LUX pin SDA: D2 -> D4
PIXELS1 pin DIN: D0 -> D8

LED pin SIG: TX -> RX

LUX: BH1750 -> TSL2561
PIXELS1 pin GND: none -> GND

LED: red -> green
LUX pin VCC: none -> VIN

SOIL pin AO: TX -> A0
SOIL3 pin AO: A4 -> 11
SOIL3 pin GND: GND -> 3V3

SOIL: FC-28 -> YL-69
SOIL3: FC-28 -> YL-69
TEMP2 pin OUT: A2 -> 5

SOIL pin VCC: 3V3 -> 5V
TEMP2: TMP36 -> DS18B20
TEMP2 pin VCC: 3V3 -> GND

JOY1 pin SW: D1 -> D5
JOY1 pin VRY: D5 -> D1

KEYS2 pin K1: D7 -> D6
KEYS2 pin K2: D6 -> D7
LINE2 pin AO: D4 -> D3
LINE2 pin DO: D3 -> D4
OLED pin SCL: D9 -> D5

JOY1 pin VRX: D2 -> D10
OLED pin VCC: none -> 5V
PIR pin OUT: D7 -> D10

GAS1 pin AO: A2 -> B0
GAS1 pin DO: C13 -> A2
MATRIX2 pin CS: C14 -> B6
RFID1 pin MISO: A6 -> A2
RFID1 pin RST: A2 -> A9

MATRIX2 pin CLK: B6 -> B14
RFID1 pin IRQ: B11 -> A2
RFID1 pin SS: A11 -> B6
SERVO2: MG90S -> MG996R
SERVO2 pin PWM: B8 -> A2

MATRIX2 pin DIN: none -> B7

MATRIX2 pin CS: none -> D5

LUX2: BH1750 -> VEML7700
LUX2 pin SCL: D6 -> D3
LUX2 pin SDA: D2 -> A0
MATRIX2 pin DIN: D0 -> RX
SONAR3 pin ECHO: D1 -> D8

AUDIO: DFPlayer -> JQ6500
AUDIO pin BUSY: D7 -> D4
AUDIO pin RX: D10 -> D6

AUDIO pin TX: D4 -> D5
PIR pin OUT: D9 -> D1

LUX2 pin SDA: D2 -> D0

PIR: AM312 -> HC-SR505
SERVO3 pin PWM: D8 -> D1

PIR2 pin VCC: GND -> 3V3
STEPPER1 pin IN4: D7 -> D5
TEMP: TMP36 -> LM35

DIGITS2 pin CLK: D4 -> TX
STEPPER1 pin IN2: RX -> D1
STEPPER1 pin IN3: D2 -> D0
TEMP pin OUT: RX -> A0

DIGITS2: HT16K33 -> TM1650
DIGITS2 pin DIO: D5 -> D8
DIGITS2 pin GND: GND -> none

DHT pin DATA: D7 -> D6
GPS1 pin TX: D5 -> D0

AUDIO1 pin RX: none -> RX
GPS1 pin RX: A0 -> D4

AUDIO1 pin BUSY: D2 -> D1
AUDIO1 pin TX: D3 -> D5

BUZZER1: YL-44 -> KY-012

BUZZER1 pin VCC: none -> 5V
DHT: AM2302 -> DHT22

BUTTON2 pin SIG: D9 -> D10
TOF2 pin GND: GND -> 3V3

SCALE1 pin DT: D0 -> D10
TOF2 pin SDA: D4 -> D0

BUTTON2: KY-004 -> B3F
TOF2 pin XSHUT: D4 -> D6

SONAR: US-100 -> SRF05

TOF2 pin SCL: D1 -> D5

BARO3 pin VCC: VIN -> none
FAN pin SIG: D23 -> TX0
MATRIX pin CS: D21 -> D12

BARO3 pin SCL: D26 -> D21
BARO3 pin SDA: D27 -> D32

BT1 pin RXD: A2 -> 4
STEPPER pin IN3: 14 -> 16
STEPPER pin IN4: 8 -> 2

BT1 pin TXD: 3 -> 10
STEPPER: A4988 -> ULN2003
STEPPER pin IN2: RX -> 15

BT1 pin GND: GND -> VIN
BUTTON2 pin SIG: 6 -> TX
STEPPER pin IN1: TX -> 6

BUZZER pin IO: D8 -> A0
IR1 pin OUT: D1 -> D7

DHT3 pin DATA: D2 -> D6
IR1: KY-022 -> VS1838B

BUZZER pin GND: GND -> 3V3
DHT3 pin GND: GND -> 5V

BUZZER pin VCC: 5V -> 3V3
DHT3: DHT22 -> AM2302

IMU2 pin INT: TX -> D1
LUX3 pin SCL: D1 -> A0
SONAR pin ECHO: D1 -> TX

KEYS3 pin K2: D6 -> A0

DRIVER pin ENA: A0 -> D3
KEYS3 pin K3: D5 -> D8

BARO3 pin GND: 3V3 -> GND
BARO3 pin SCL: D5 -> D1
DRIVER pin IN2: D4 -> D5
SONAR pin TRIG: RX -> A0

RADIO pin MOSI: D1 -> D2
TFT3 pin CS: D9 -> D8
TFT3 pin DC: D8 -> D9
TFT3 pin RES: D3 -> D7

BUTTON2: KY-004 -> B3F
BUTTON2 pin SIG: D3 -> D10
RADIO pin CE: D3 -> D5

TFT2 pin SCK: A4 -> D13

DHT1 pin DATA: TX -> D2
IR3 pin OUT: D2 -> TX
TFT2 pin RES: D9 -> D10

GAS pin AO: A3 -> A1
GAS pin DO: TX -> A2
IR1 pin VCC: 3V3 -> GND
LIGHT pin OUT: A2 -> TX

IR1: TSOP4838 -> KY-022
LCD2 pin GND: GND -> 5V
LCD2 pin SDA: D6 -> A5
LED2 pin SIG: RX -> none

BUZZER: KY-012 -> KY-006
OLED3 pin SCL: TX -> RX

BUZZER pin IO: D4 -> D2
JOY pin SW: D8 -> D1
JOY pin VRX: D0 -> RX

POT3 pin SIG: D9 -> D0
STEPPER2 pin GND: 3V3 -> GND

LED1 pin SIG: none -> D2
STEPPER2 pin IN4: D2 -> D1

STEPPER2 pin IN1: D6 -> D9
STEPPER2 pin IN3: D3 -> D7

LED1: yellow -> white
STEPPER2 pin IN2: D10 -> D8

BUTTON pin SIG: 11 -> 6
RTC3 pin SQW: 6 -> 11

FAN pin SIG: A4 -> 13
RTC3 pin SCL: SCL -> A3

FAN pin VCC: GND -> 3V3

◆ **Instructions to follow**
Retype exactly the span of lines from the one with "DIGITS2 pin CLK: D4 -> TX" through the one with "GPS1 pin RX: A0 -> D4"; include both ends and omit the rest of the material.

◆ **Solution to this problem**
DIGITS2 pin CLK: D4 -> TX
STEPPER1 pin IN2: RX -> D1
STEPPER1 pin IN3: D2 -> D0
TEMP pin OUT: RX -> A0

DIGITS2: HT16K33 -> TM1650
DIGITS2 pin DIO: D5 -> D8
DIGITS2 pin GND: GND -> none

DHT pin DATA: D7 -> D6
GPS1 pin TX: D5 -> D0

AUDIO1 pin RX: none -> RX
GPS1 pin RX: A0 -> D4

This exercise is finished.